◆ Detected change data

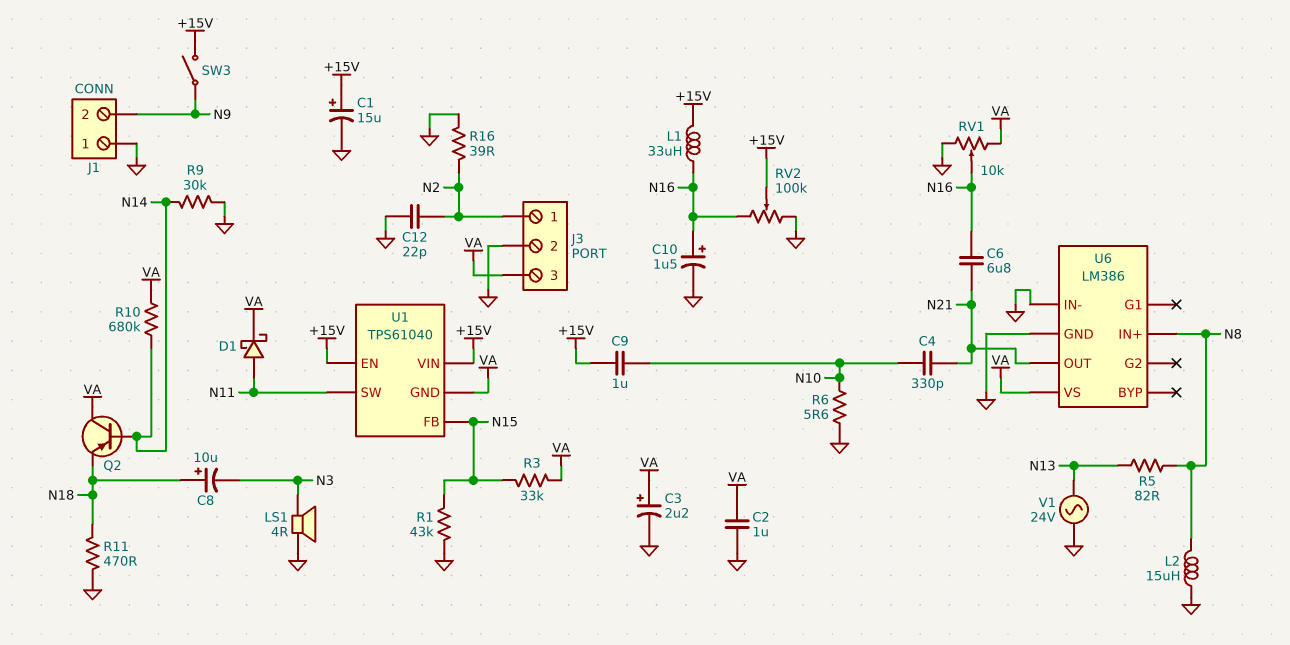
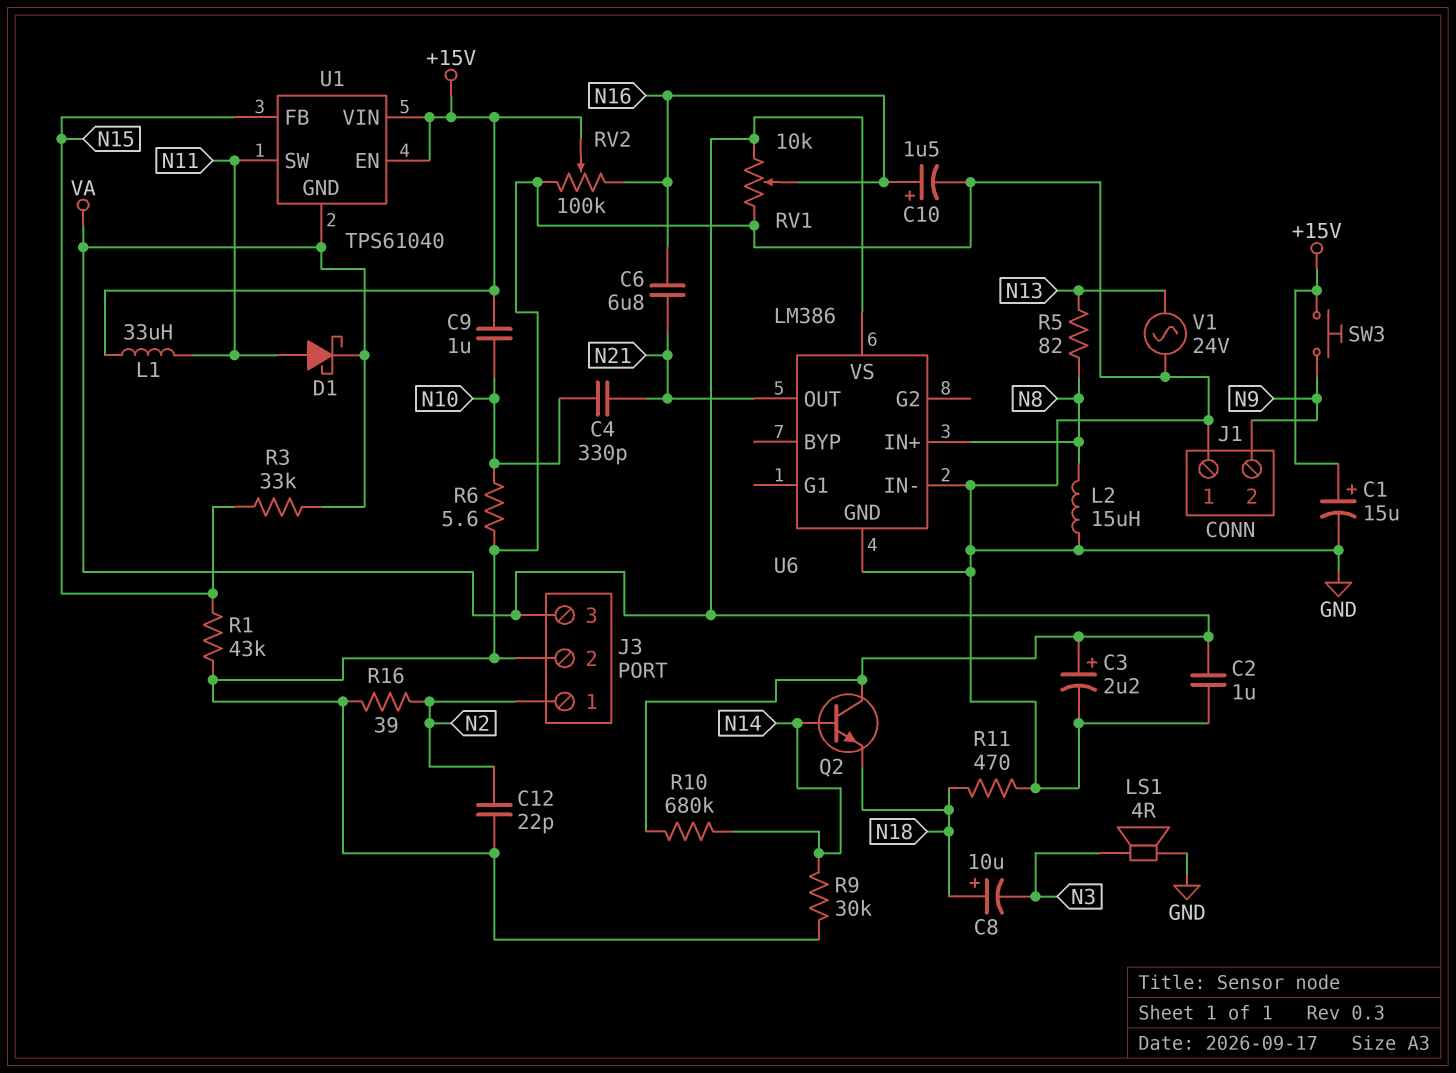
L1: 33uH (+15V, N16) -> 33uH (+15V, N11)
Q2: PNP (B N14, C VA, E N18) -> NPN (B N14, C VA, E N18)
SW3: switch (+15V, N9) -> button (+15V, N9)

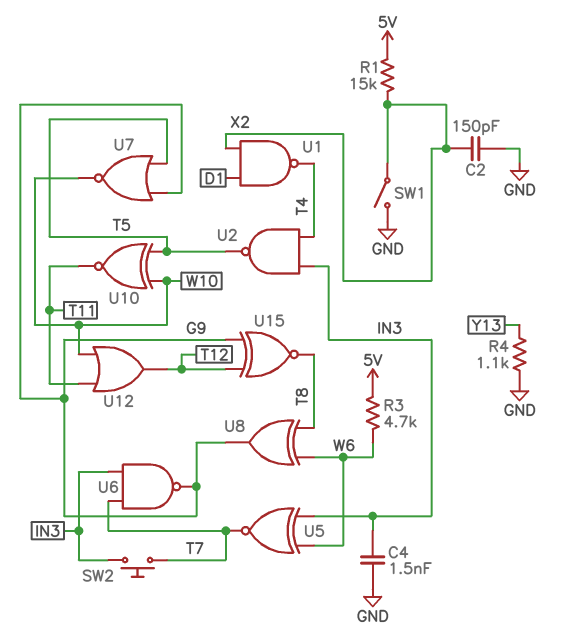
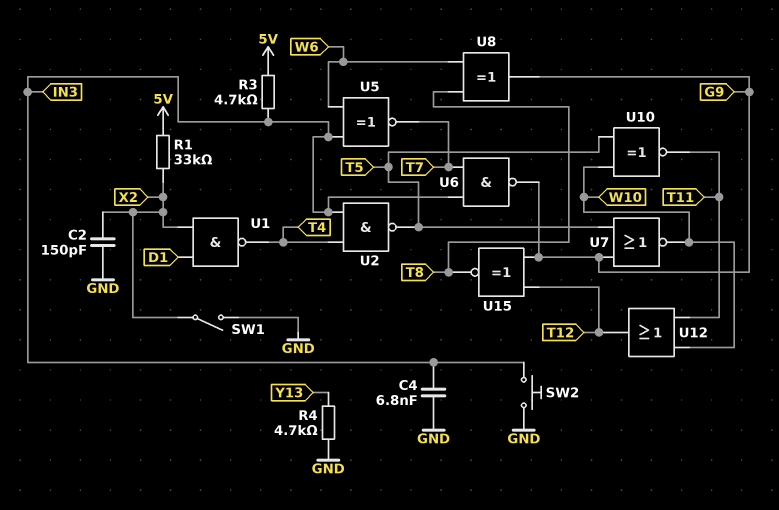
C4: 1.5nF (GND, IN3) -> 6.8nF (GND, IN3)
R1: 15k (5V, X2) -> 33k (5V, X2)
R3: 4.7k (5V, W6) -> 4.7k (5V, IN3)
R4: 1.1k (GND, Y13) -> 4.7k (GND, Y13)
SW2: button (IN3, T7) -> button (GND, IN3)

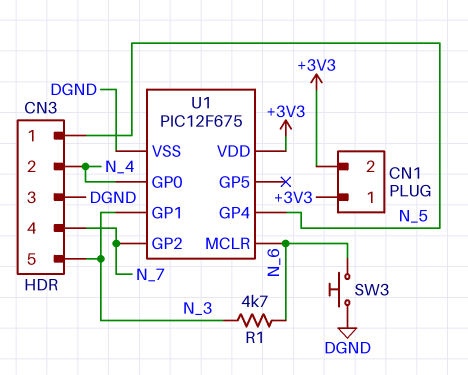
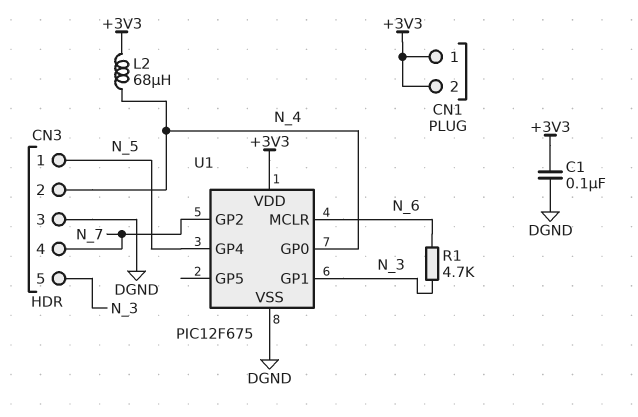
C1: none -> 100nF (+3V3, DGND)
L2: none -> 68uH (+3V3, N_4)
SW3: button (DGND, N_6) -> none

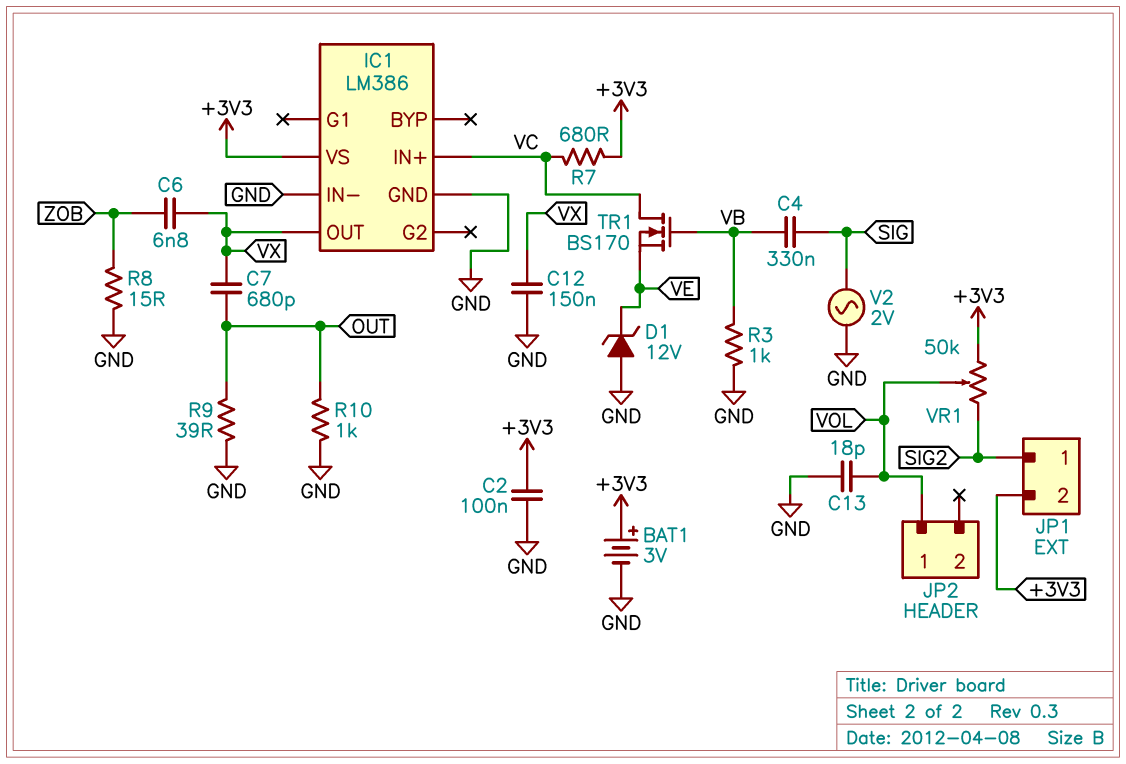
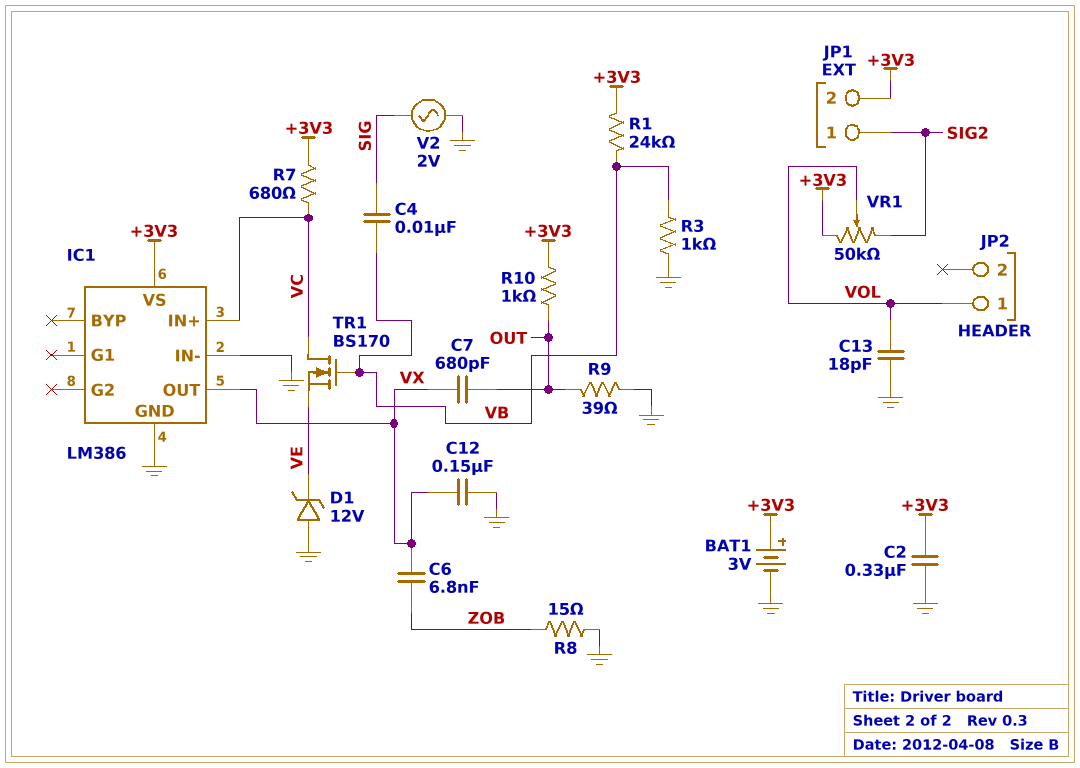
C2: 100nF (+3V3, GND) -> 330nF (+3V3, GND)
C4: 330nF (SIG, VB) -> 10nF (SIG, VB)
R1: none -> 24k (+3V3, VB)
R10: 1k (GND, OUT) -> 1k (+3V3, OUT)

◆ WORK TO BE COMPLETED
The output is the lines from the start of the data above through the line containing "SW2: button (IN3, T7) -> button (GND, IN3)", unchanged, with any picture left out.

◆ RESPONSE
L1: 33uH (+15V, N16) -> 33uH (+15V, N11)
Q2: PNP (B N14, C VA, E N18) -> NPN (B N14, C VA, E N18)
SW3: switch (+15V, N9) -> button (+15V, N9)

C4: 1.5nF (GND, IN3) -> 6.8nF (GND, IN3)
R1: 15k (5V, X2) -> 33k (5V, X2)
R3: 4.7k (5V, W6) -> 4.7k (5V, IN3)
R4: 1.1k (GND, Y13) -> 4.7k (GND, Y13)
SW2: button (IN3, T7) -> button (GND, IN3)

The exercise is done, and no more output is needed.